*** Begin section ***

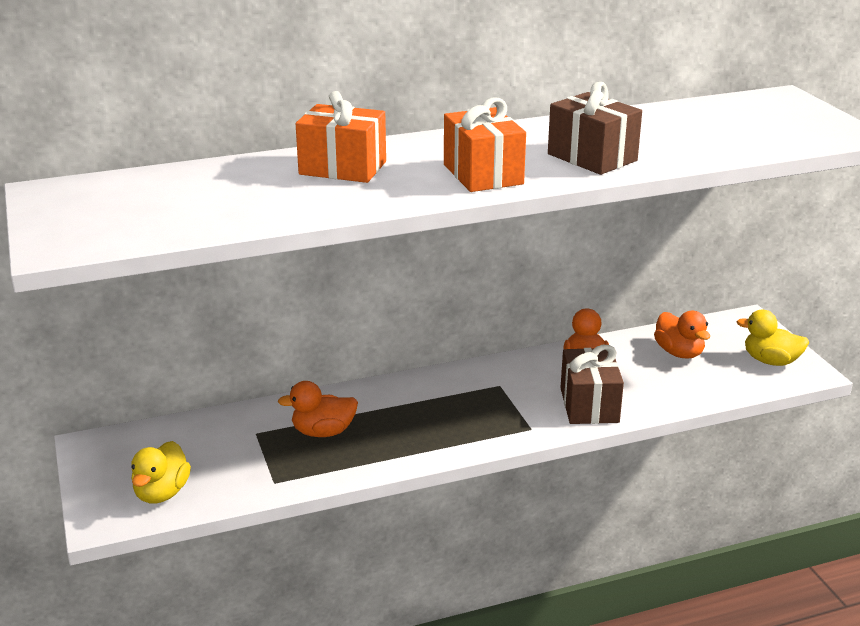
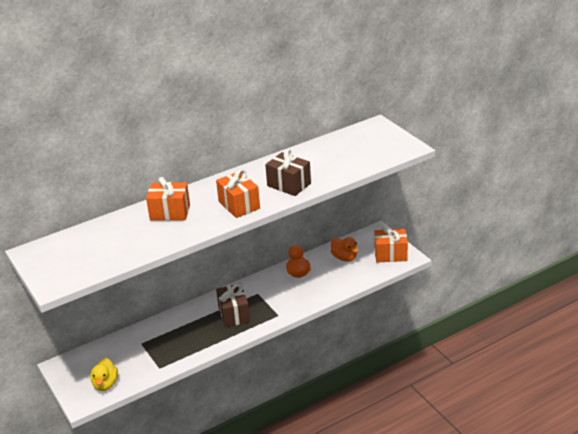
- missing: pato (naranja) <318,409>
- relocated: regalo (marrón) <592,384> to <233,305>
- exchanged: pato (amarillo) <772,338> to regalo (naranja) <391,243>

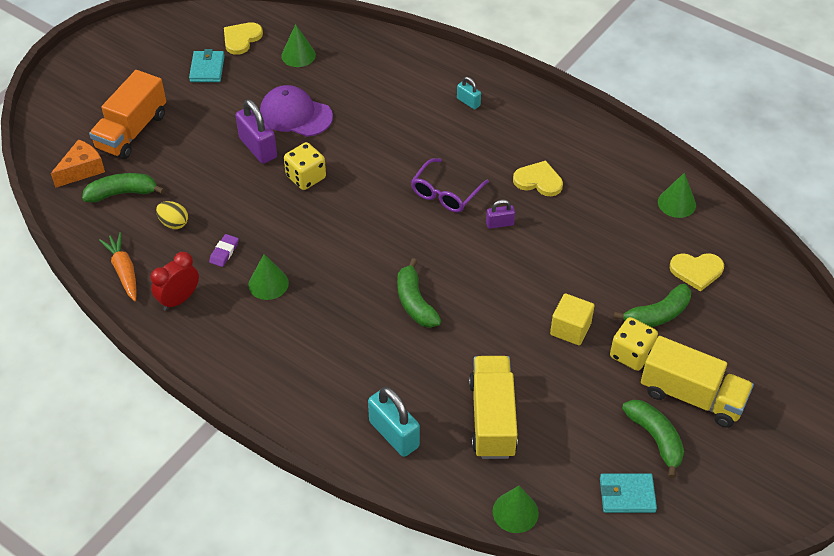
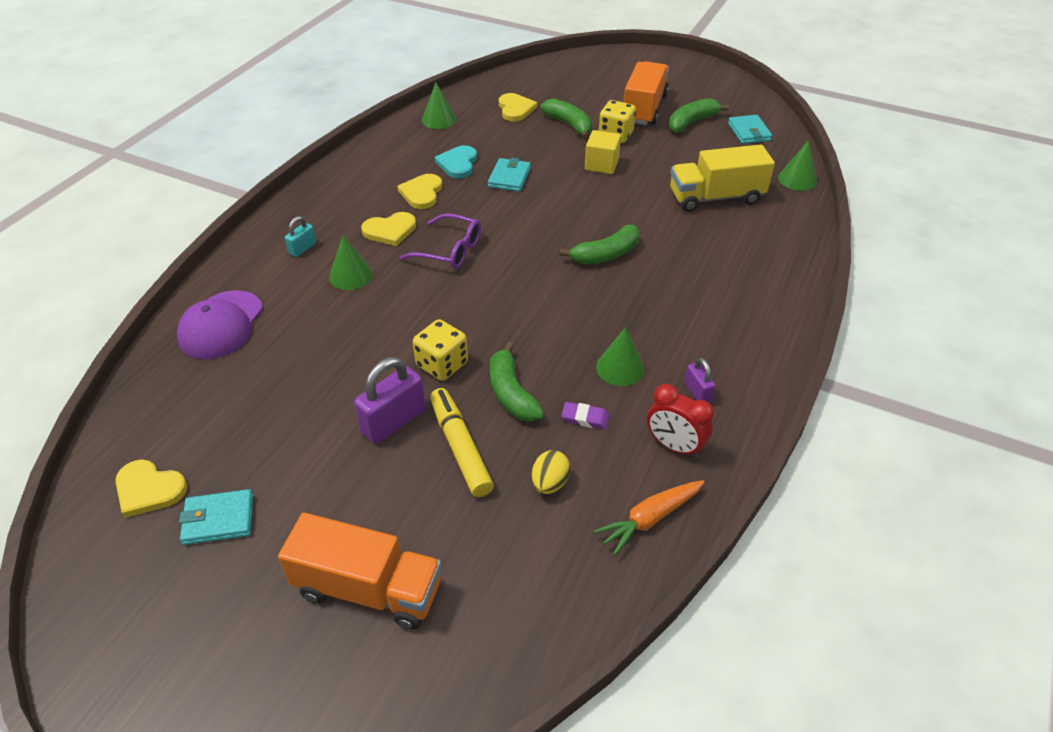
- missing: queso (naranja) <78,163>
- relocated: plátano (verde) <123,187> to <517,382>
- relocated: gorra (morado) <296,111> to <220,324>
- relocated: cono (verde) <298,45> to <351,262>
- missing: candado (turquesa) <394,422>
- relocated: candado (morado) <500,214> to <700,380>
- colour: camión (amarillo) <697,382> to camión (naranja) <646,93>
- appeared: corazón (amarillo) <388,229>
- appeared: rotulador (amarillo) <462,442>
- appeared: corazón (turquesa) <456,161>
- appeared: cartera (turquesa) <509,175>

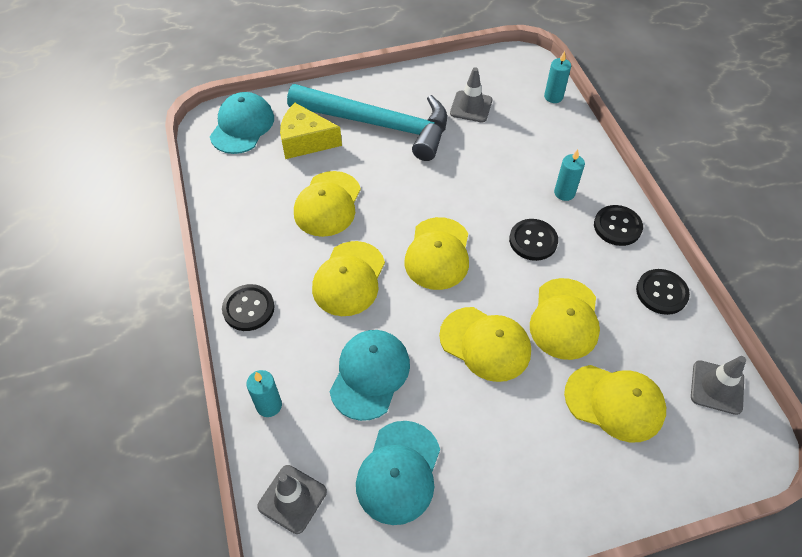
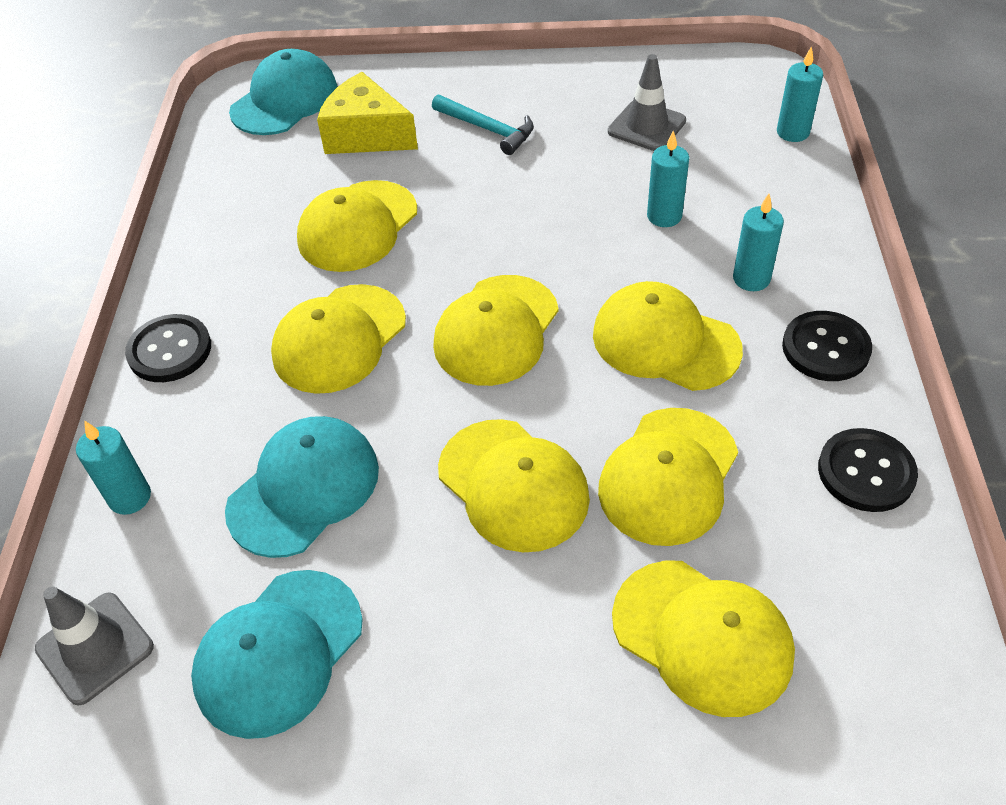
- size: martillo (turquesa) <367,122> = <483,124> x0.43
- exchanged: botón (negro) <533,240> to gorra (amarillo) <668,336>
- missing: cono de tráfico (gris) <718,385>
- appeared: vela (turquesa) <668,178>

*** End section ***
*** Begin section ***

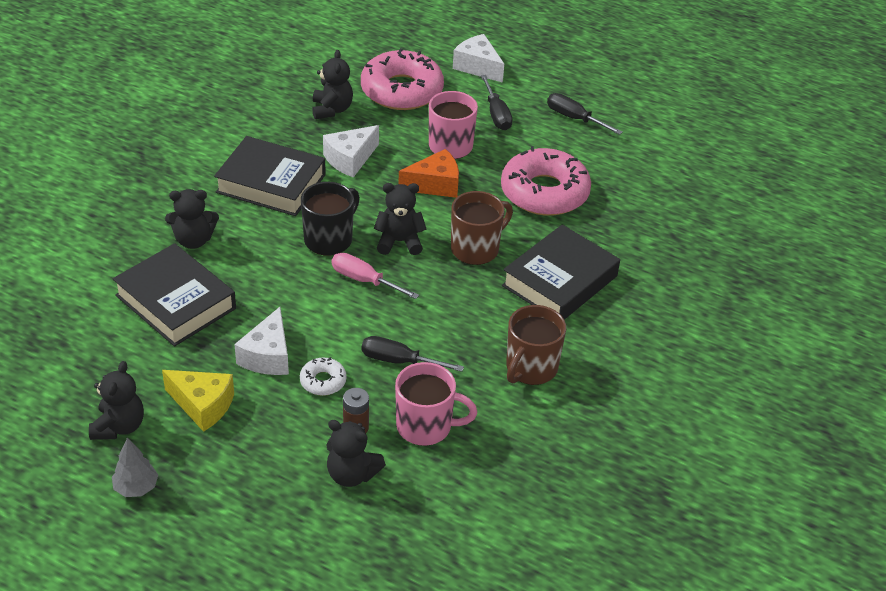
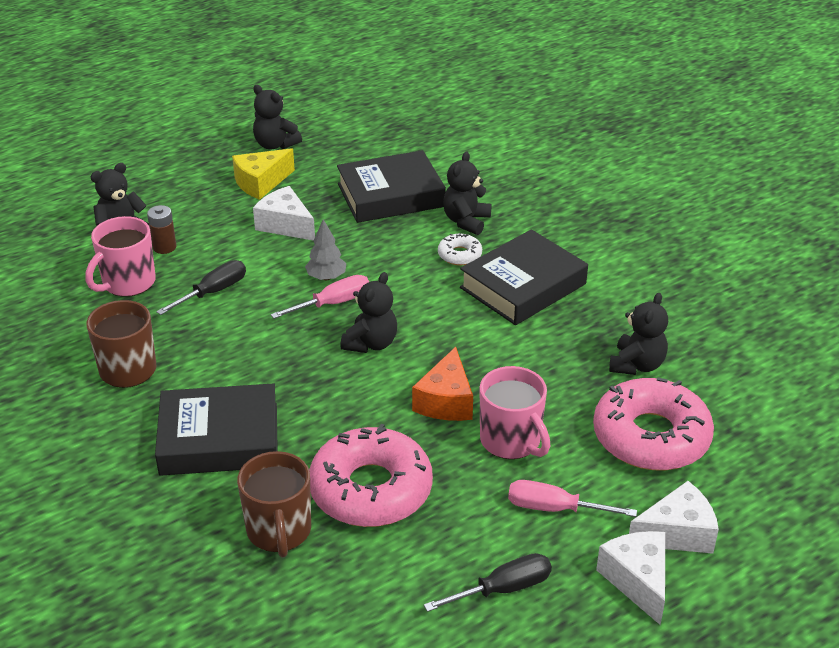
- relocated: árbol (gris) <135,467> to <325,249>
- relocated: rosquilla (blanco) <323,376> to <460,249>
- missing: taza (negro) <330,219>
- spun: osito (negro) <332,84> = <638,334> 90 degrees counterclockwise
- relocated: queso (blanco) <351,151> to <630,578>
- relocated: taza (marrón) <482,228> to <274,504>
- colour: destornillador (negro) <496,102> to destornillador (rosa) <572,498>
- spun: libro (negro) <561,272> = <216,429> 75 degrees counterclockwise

*** End section ***
*** Begin section ***

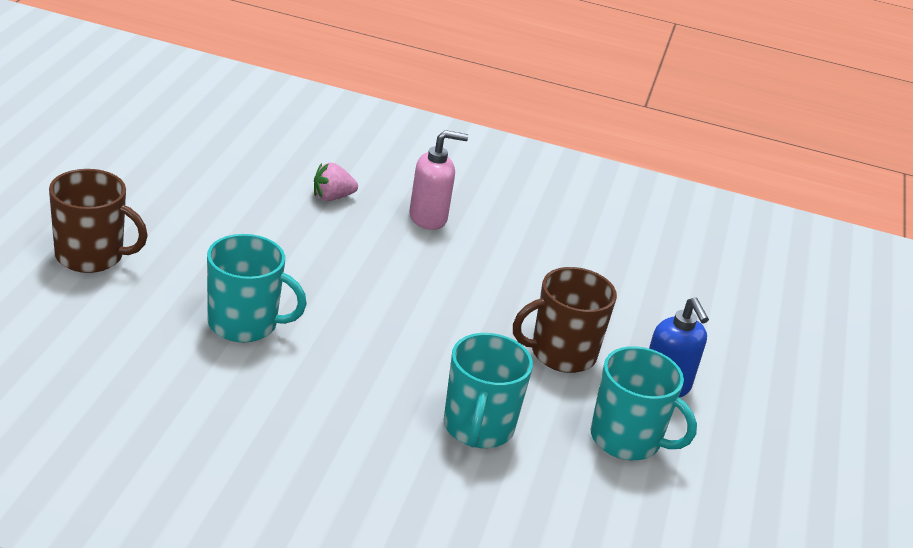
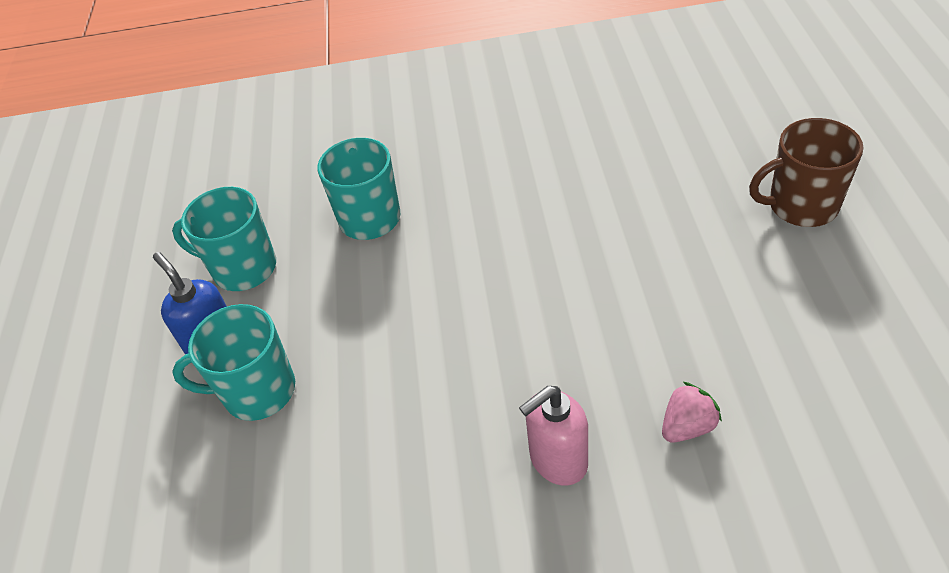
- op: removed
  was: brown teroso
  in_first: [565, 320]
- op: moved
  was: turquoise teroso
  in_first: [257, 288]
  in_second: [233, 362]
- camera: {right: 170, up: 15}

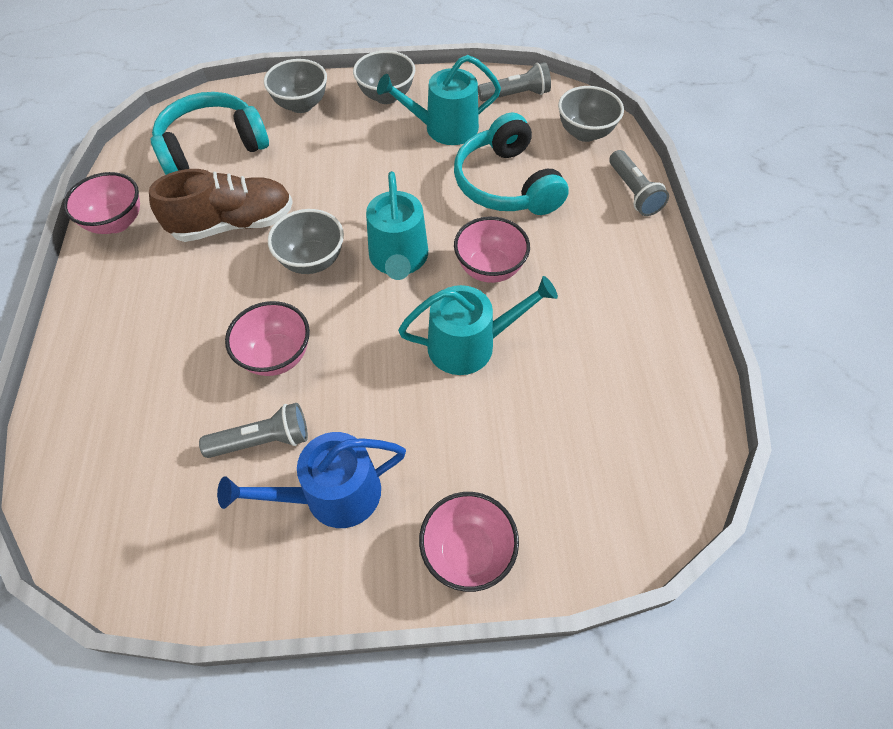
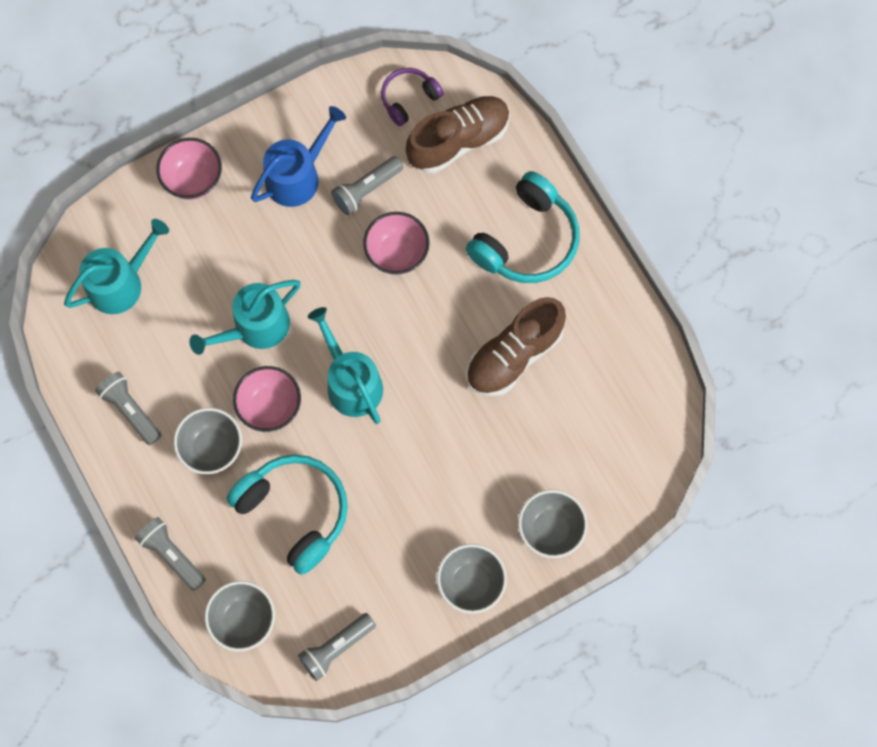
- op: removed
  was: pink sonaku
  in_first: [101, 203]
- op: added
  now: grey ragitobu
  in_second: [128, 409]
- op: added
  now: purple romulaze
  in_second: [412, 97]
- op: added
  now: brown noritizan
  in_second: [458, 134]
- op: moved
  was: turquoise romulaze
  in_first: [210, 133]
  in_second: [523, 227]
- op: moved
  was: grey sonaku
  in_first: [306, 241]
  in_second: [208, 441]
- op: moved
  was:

*** End section ***

# Exercise instructions:
Every line of the listing that holds the word "teroso" should be counted. Please give that number only.

# Answer area:
2